* _Your objective_: After locating the line that contains "cyan semicircle: (362, 632)" in the records below, write out exactly that line and each line after it through the one that contains "pink pentagon: (298, 806)", and nothing else.

* _Extracted records_:
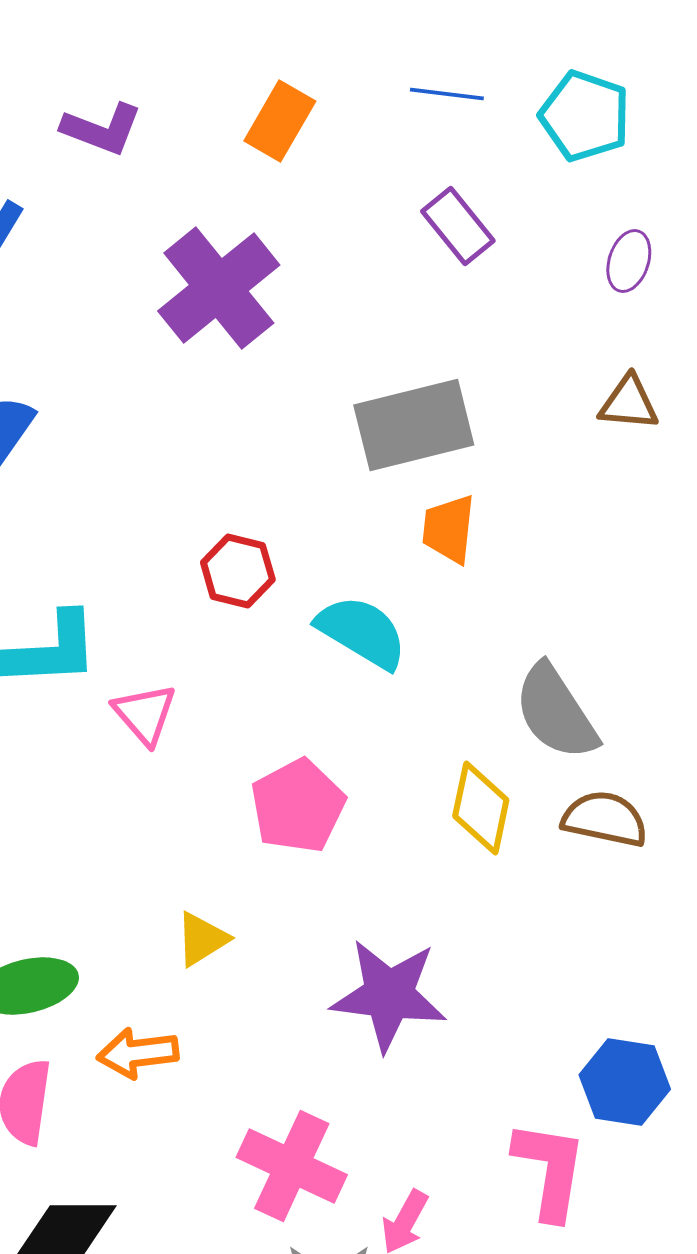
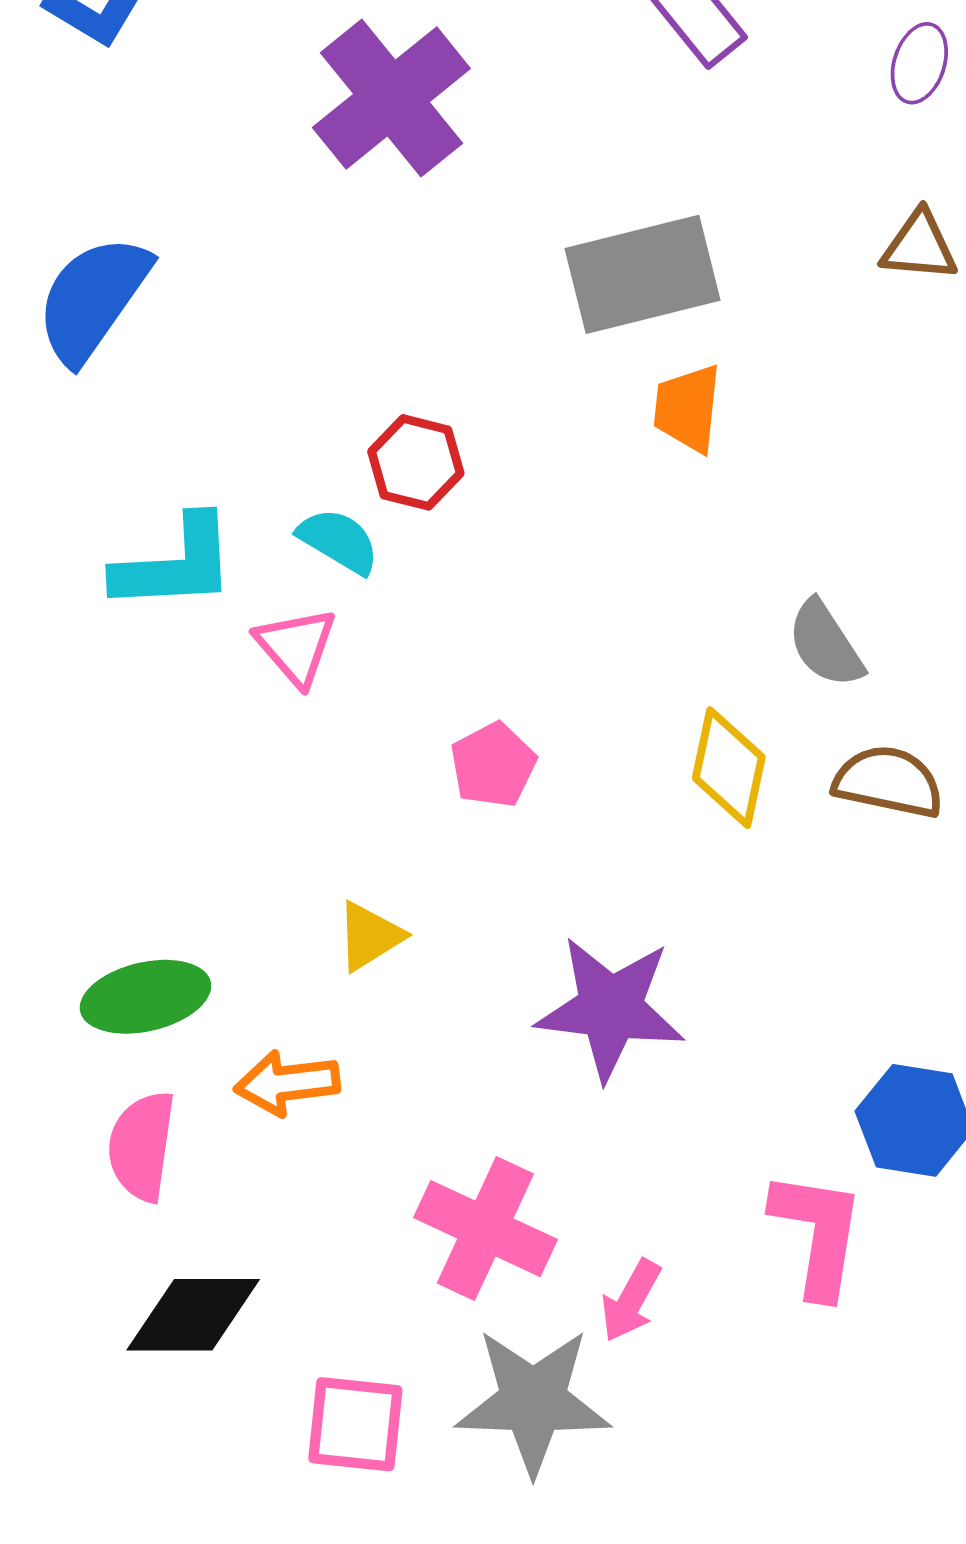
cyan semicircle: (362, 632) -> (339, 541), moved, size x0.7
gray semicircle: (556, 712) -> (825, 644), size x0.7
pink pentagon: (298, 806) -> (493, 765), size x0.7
...
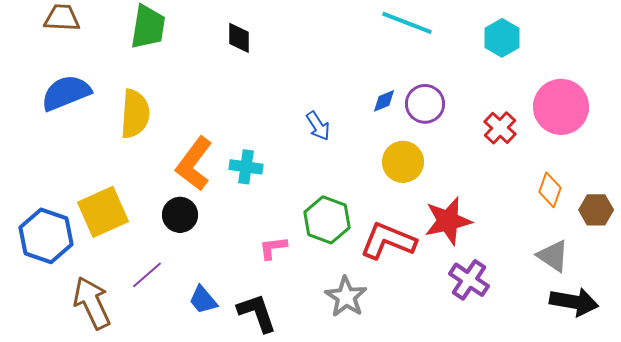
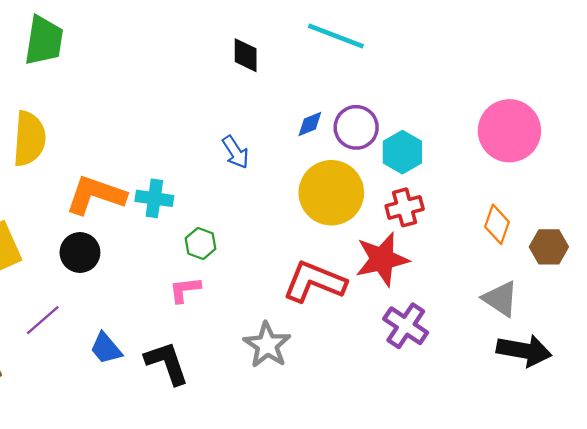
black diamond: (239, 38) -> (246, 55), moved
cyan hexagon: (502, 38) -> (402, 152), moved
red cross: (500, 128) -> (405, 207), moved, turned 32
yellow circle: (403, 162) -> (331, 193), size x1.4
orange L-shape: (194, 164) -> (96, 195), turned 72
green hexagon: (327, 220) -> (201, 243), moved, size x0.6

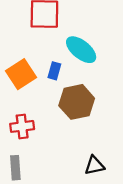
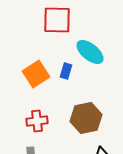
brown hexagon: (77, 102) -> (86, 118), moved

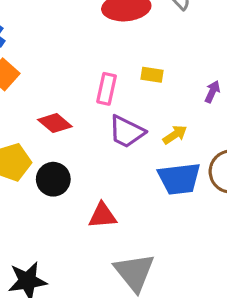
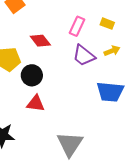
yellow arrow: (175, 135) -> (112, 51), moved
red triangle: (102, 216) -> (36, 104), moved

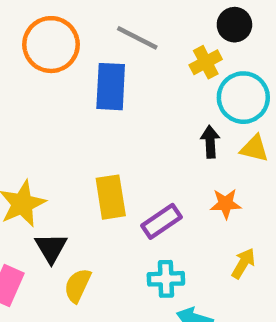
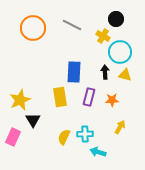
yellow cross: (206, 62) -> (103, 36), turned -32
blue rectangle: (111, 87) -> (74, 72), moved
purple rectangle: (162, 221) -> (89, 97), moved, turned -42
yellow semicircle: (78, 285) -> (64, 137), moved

* _Output of the task_:
cyan semicircle: (362, 632) -> (339, 541), moved, size x0.7
gray semicircle: (556, 712) -> (825, 644), size x0.7
pink pentagon: (298, 806) -> (493, 765), size x0.7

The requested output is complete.